[Part of a data file]

****************************************

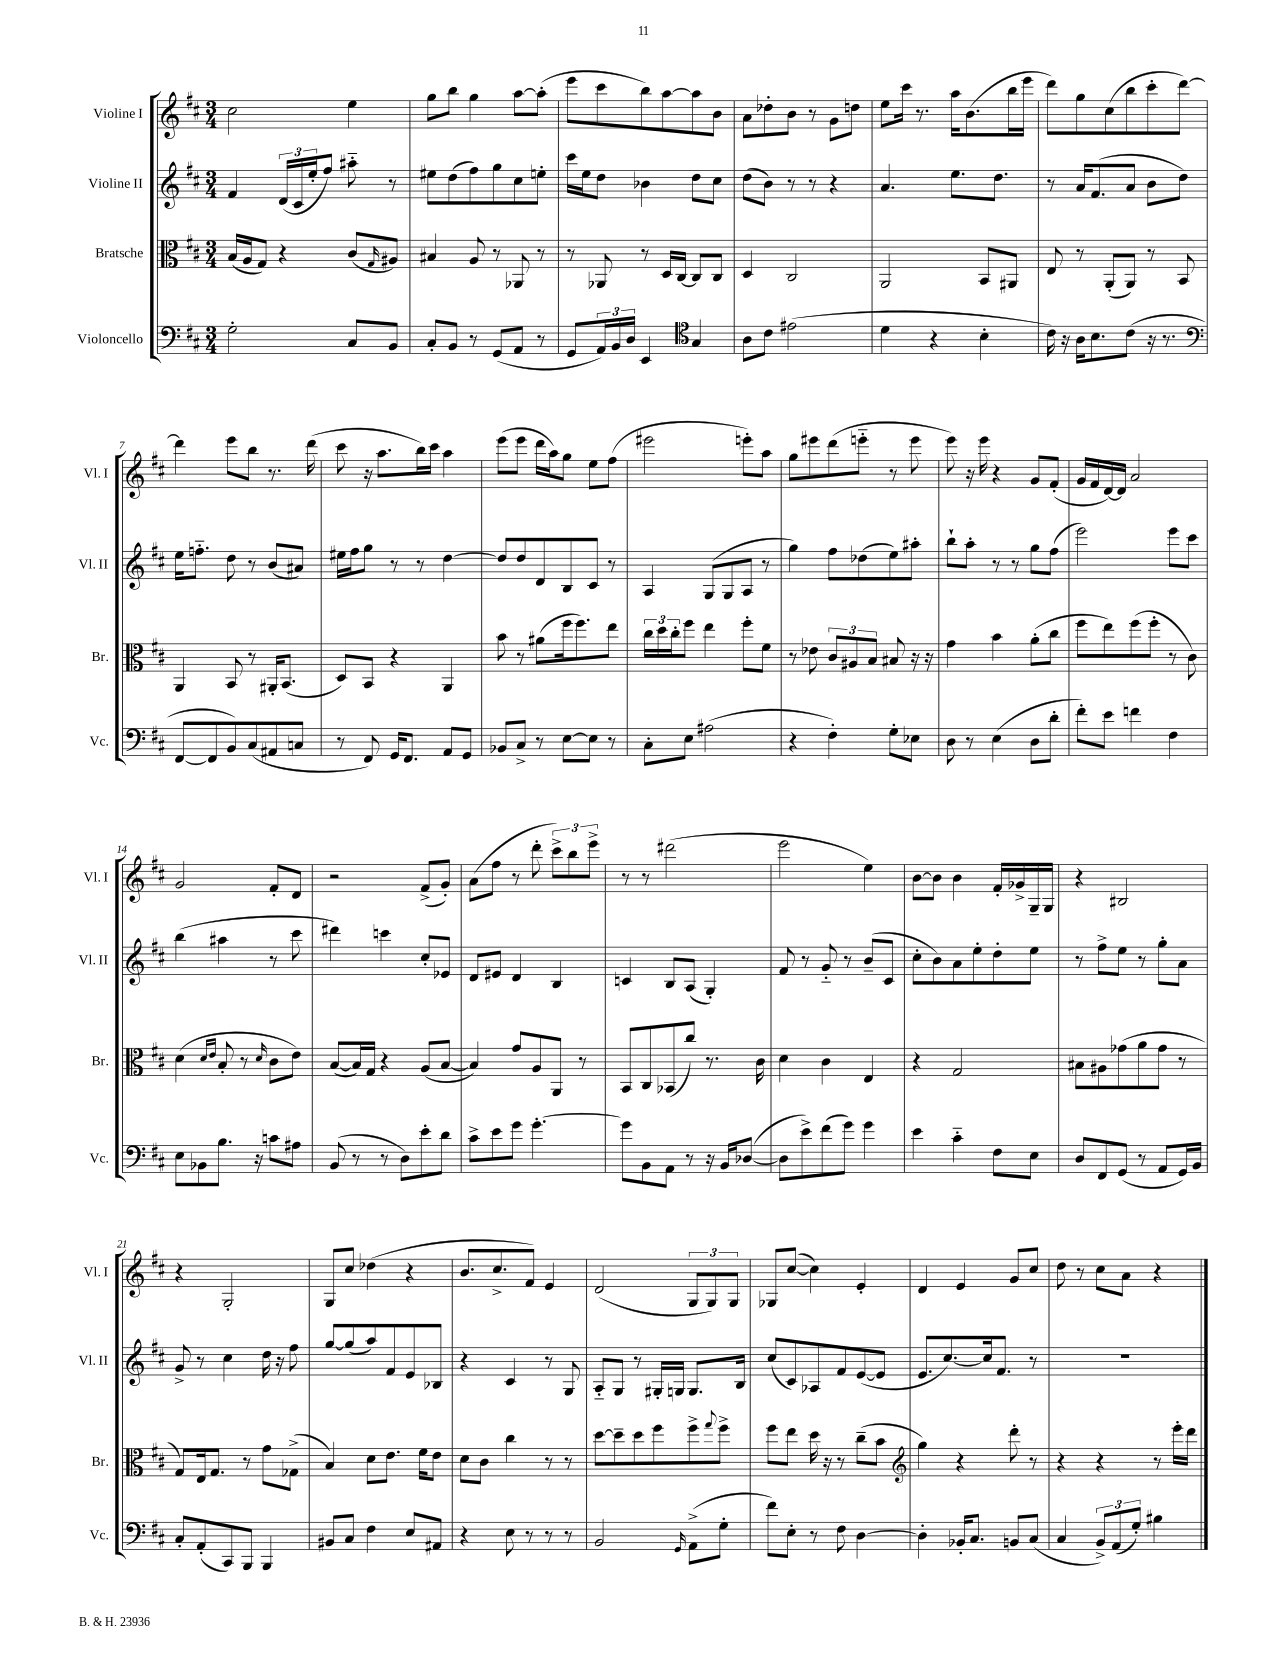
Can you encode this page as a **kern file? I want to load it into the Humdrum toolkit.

**kern	**kern	**kern	**kern
*staff4	*staff3	*staff2	*staff1
*clefF4	*clefC3	*clefG2	*clefG2
*k[f#c#]	*k[f#c#]	*k[f#c#]	*k[f#c#]
*M3/4	*M3/4	*M3/4	*M3/4
2G'\	(16B/LL	4f#/	2cc#\
.	16A/J	.	.
.	8G/J)	.	.
.	4r	(24d/LL	.
.	.	24c#/	.
.	.	24ee'/J	.
.	.	8ff#/J)	.
8C#/L	(8c#/L	8aa#'~\	4ee\
.	16qqG/	.	.
8BB/J	8A#/J)	8r	.
=	=	=	=
8C#'/L	4B#/	8ee#\L	8gg\L
8BB/J	.	(8dd\	8bb\J
8r	8A/	8ff#\)	4gg\
(8GG/L	8r	8gg\	.
8AA/J	8AA-/	8cc#\	[8aa\L
8r	8r	8ee'\J	(8aa'\]J
=	=	=	=
8GG/L	8r	16ccc#\LL	8eee\L
.	.	16ee\J	.
24AA/L)	8AA-/	8dd\J	8ccc#\
24BB/	.	.	.
24D/JJ	.	.	.
4EE/	8r	4b-\	8bb\)
.	16D/LL	.	[8aa\
.	[16C#/JJ	.	.
*clefC4	*	*	*
4G/	8C#/]L	8dd\L	8aa\]
.	8C#/J	8cc#\J	8b\J
=	=	=	=
8A\L	4D/	(8dd\L	8a\L
8c#\J	.	8b\J)	8dd-'\
(2e#\	2C#/	8r	8b\J
.	.	8r	8r
.	.	4r	8g\L
.	.	.	8dd\J
=	=	=	=
4d\	2AA/	4.a/	8ee\L
.	.	.	16ccc#\Jk
.	.	.	8.r
4r	.	.	.
.	.	8.ee\L	16aa\LK
.	.	.	(8.b\
4B'\	8BB/L	.	.
.	.	8.dd\J	.
.	8AA#/J	.	16bb\L
.	.	.	16eee\JJ
=	=	=	=
16c#\)	8E/	8r	8ddd\L)
16r	.	.	.
16A\LK	8r	16a/LK	8gg\
8.B\	.	(8.f#/	.
.	(8AA'/L	.	(8cc#\
(8c#\J	8AA/J)	8a/J	8bb\
16r	8r	8b\L	8ccc#'\
8.r	.	.	.
.	8BB/	8dd\J)	[8ddd\J)
=	=	=	=
*clefF4	*	*	*
[8FF#/L	4AA/	16ee\LK	4ddd\]
.	.	8.ff'~\J	.
8FF#/]	.	.	.
8BB/)	8BB/	8dd\	8eee\L
(8C#/	8r	8r	8bb\J
8AA#/	16AA#'/LK	(8b/L	8.r
.	(8.BB/J	.	.
8C/J	.	8a#/J)	.
.	.	.	(16ddd\
=	=	=	=
8r	8D/L)	16ee#\LL	8ccc#\
.	.	16ff#\J	.
8FF#/)	8BB/J	8gg\J	16r
.	.	.	8.aa\L
16GG/LK	4r	8r	.
8.FF#/J	.	.	.
.	.	8r	16bb\L)
.	.	.	16ccc#\JJ
8AA/L	4AA/	[4dd\	4aa\
8GG/J	.	.	.
=	=	=	=
8BB-/L	8b\	8dd/]L	(8eee\L
8C#^/J	8r	8dd/	8eee\J
8r	(8a#\L	8d/	16ddd\LL
.	.	.	16aa\J)
[8E\L	16ff#\k	8B/	8gg\J
.	8.ff#\)	.	.
8E\]J	.	8c#/J	8ee\L
8r	8ee\J	8r	(8ff#\J
=	=	=	=
8C#'\L	24cc#\LL	4A/	2eee#\
.	24dd\	.	.
.	24cc#'\J	.	.
8E\J	8ff#\J	.	.
(2A#\	4ee\	(8G/L	.
.	.	8G/	.
.	8ff#'\L	8A/J	8eee'\L)
.	8f#\J	8r	8aa\J
=	=	=	=
4r	8r	4gg\)	8gg\L
.	8e-\	.	8eee#\
4F#'\)	12c#/L	8ff#\L	(8ddd\
.	12A#/	.	.
.	.	(8dd-\	8eee'~\J
.	12B/J	.	.
8G'\L	8B#/	8ee\)	8r
8E-\J	16r	8aa#'\J	8eee\
.	16r	.	.
=	=	=	=
8D\	4g\	8bb`\L	8eee\)
8r	.	8aa'\J	16r
.	.	.	16eee\
(4E\	4b\	8r	4r
.	.	8r	.
8D\L	(8a'\L	8gg\L	8g/L
8d'\J	8cc#\J	(8ff#\J	(8f#'/J
=	=	=	=
8f#'\L)	8ff#\L	2eee\)	16g/LL
.	.	.	16f#/
8e\J	8ee\)	.	[16d/)
.	.	.	16d/]JJ
4f\	(8ff#\	.	2a/
.	8ff#'\J	.	.
4F#\	8r	8eee\L	.
.	8c#\)	8ccc#\J	.
=	=	=	=
8E\L	(4d\	(4bb\	2g/
8BB-\	.	.	.
.	16qqd/LL	.	.
.	16qqe/JJ	.	.
8.B\J	8B'/	4aa#\	.
.	8r	.	.
16r	.	.	.
.	16qqd/	.	.
8c\L	8c#\L	8r	8f#'/L
8A#\J	8e\J)	8ccc#\	8d/J
=	=	=	=
(8BB/	([8B/L	4ddd#\)	2r
8r	16B/]L)	.	.
.	16G/JJ	.	.
8r	4r	4ccc\	.
8D\L)	.	.	.
8e'\	(8A/L	8cc#'/L	(8f#^/L
8d\J	[8B/J	8e-/J	8g'/J)
=	=	=	=
8c#^\L	4B/])	8d/L	(8a\L
8e\	.	8e#/J	8ff#\J
8g\J	8g/L	4d/	8r
[4.g'\	8A/	.	8ddd'\
.	8AA/J	4B/	12ccc#^\L)
.	.	.	12bb\
.	8r	.	.
.	.	.	12eee^\J
=	=	=	=
8g\]L	8BB/L	4c/	8r
8BB\	8C#/	.	8r
8AA\J	(8BB-/	8B/L	(2ddd#\
8r	8cc#/J)	(8A/J	.
16r	8.r	4G'/)	.
16BB/LK	.	.	.
([8D-/J	.	.	.
.	16c#\	.	.
=	=	=	=
8D-\]L	4d\	8f#/	2eee\
8e^\)	.	8r	.
(8f#\	4c#\	8g'~/	.
8g\J)	.	8r	.
4g\	4E/	(8b~/L	4ee\)
.	.	8c#/J	.
=	=	=	=
4e\	4r	8cc#'\L	[8b\L
.	.	8b\)	8b\]J
4c#'~\	2G/	8a\	4b\
.	.	8ee'\	.
8F#\L	.	8dd'\	16f#'/LL
.	.	.	16g-^/
8E\J	.	8ee\J	16G~/
.	.	.	16G/JJ
=	=	=	=
8D/L	8B#\L	8r	4r
8FF#/	8A#\	8ff#^\L	.
(8GG/J	(8g-\	8ee\J	2B#/
8r	8a\	8r	.
8AA/L	8g-\J	8gg'\L	.
16GG/L)	8r	8a\J	.
16BB/JJ	.	.	.
=	=	=	=
8C#'/L	8G/L)	8g^/	4r
(8AA'/	16E/k	8r	.
.	8.G/J	.	.
8CC#/)	.	4cc#\	2G'/
8BBB/J	8r	.	.
4BBB/	8g\L	16dd\	.
.	.	16r	.
.	(8G-^\J	8ff#\	.
=	=	=	=
8BB#/L	4B/)	[8gg/L	8G/L
8C#/J	.	(8gg/]	8cc#/J
4F#\	8d\L	8aa/)	(4dd-\
.	8.e\J	8f#/	.
8E/L	.	8e/	4r
.	16f#\LK	.	.
8AA#/J	8e\J	8B-/J	.
=	=	=	=
4r	8d\L	4r	8.b/L
.	8c#\J	.	.
.	.	.	8.cc#^/
8E\	4cc#\	4c#/	.
8r	.	.	8f#/J)
8r	8r	8r	4e/
8r	8r	8G/	.
=	=	=	=
2BB/	[8dd\L	8A'~/L	(2d/
.	8dd~\]	8G/J	.
.	8dd\	8r	.
.	8ff#\	16G#'/LL	.
.	.	16G/JJ	.
16qqGG/	.	.	.
(8AA^\L	8ff#^\	8.G/L	12G/L
.	.	.	12G/)
.	8qqgg/	.	.
8G'\J	8ff#^\J	.	.
.	.	.	12G/J
.	.	16B/Jk	.
=	=	=	=
8f#\L)	8ff#\L	(8cc#/L	8G-/L
8E'\J	8ee\J	8c#/)	([8cc#/J
8r	16dd\	8A-/	4cc#\])
.	16r	.	.
8F#\	8r	8f#/	.
[4D\	(8cc#~\L	([8e/	4e'/
.	8b\J	8e/]J	.
=	=	=	=
*	*clefG2	*	*
4D'\]	4gg\)	8.e/L	4d/
.	.	[8.cc#/)	.
16BB-'/LK	4r	.	4e/
8.C#/J	.	.	.
.	.	16cc#/]k	.
.	.	8.f#/J	.
8BB/L	8ddd'\	.	8g/L
(8C#/J	8r	8r	8cc#/J
=	=	=	=
4C#/	4r	2.r	8dd\
.	.	.	8r
12BB^/L)	4r	.	8cc#\L
(12AA/	.	.	.
.	.	.	8a\J
12G'/J)	.	.	.
4B#\	8r	.	4r
.	16eee'\LL	.	.
.	16ddd\JJ	.	.
==	==	==	==
*-	*-	*-	*-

****************************************

*Goal of the exercise*: Show every line of the records above that contains the string "kern".

*Task response*:
Can you encode this page as a **kern file? I want to load it into the Humdrum toolkit.
**kern	**kern	**kern	**kern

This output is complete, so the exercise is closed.